**DATA FOR THE TASK:**
-- Opening Marker --

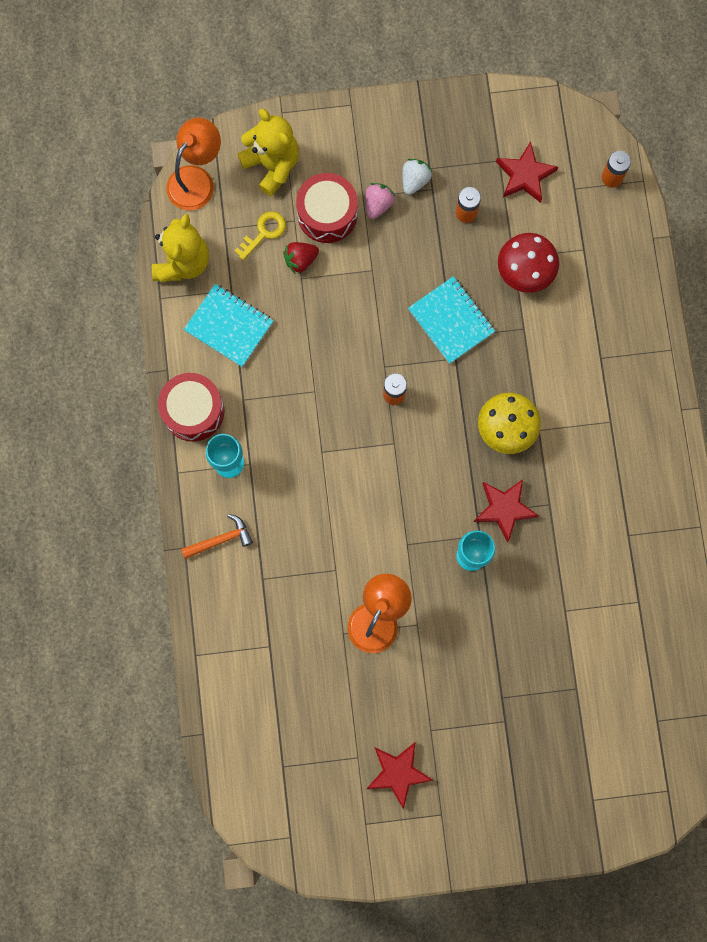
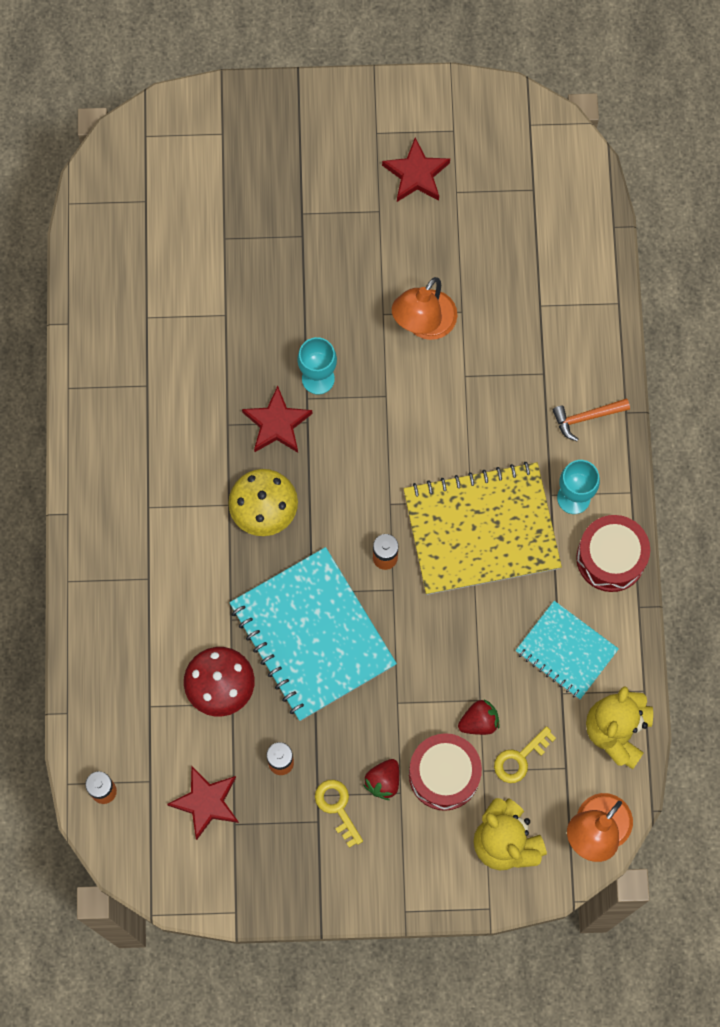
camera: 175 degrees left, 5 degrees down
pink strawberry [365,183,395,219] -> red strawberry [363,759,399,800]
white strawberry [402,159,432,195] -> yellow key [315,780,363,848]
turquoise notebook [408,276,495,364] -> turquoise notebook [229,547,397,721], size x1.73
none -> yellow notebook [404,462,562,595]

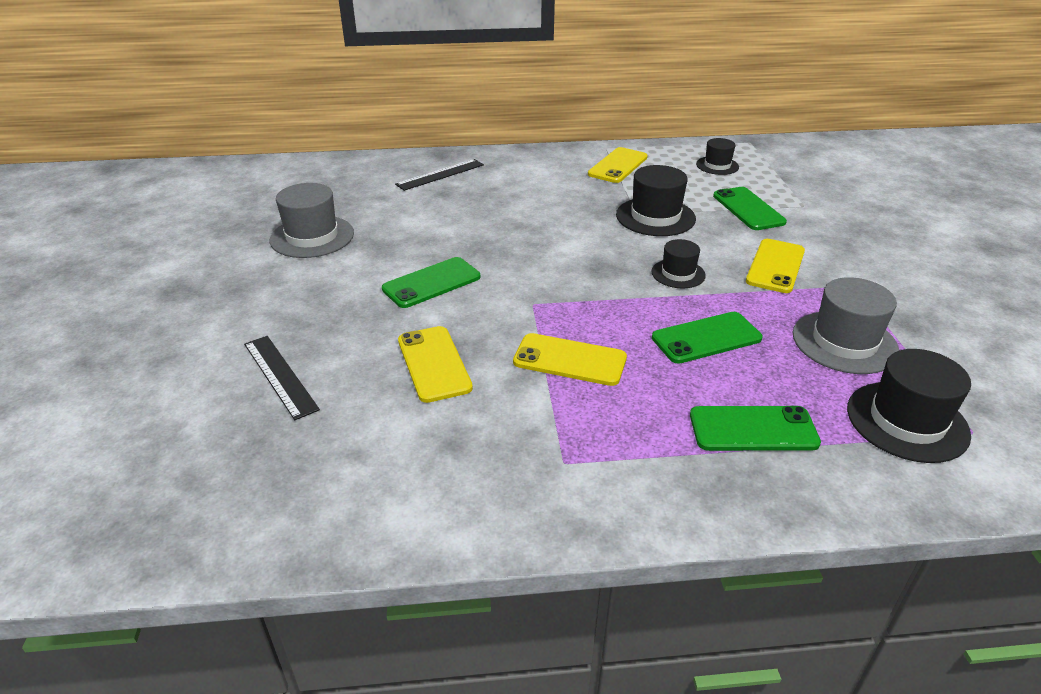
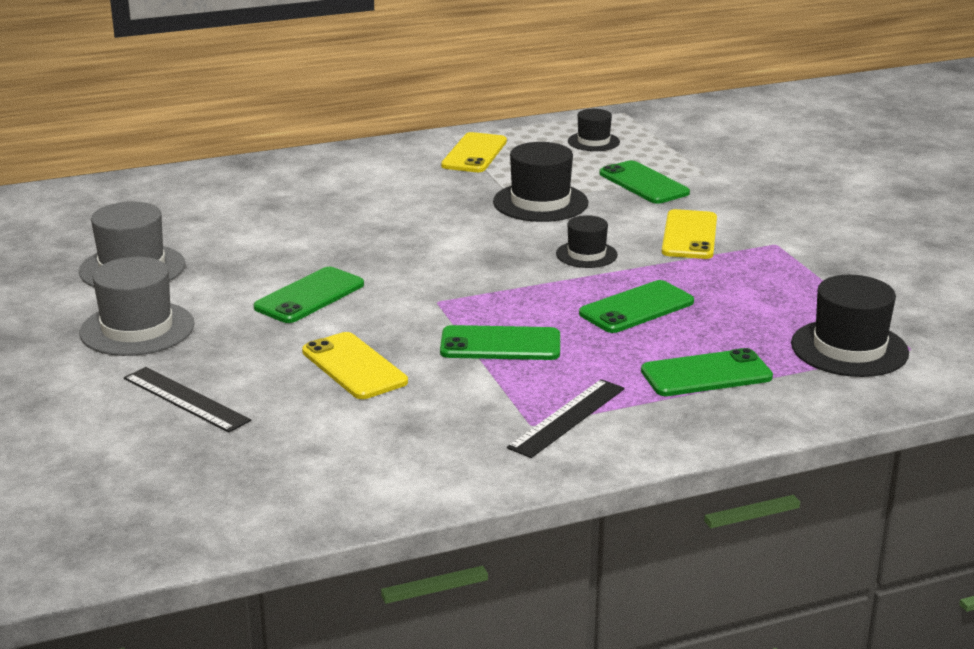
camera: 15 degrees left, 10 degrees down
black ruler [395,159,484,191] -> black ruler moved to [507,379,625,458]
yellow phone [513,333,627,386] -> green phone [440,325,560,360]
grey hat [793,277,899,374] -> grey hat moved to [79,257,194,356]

-- Closing Marker --
-- Opening Marker --

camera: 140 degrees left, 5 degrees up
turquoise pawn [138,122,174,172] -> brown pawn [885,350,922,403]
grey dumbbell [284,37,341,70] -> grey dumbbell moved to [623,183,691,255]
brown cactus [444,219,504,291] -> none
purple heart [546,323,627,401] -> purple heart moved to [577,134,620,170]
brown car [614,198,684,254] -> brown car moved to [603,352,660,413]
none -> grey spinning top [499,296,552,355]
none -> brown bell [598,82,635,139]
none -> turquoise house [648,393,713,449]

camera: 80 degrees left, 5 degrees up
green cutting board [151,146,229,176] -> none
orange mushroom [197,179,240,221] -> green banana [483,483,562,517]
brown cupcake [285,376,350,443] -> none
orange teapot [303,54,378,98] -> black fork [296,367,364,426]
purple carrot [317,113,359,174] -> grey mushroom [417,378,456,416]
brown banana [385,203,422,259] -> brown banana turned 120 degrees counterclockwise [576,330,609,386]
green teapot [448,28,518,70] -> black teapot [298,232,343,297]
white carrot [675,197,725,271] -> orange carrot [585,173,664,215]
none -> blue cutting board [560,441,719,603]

-- Closing Marker --
-- Opening Marker --

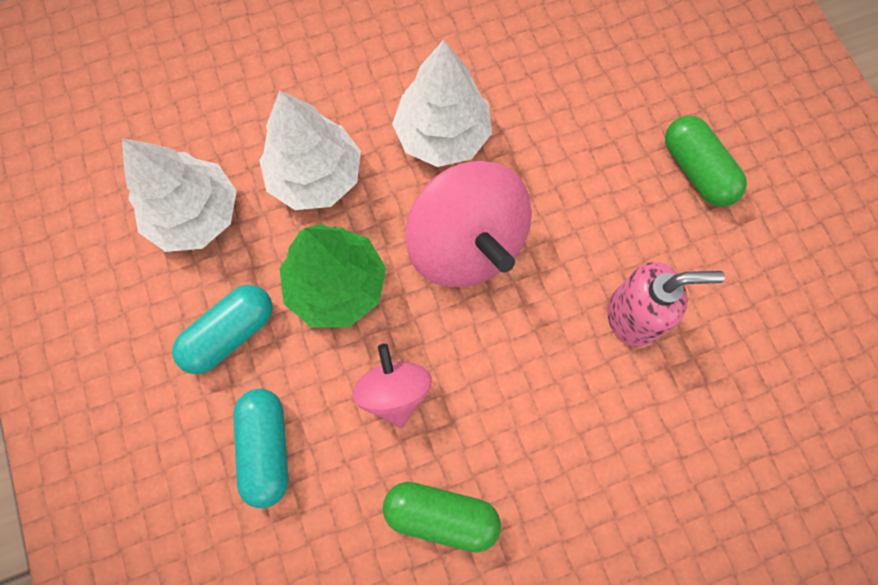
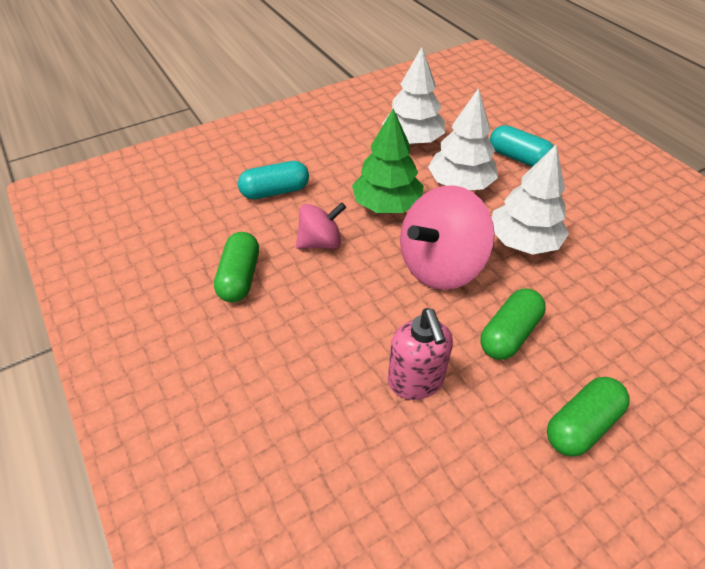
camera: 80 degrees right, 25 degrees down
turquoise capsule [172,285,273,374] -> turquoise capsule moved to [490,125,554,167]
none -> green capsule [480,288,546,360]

-- Closing Marker --

**TASK DESCRIPTION:**
Transcribe the records above exactly, beginning at the line that contains "green teapot [448,28,518,70]" and ending with the line that contains "none -> blue cutting board [560,441,719,603]", both included, and nothing else.

**TASK SOLUTION:**
green teapot [448,28,518,70] -> black teapot [298,232,343,297]
white carrot [675,197,725,271] -> orange carrot [585,173,664,215]
none -> blue cutting board [560,441,719,603]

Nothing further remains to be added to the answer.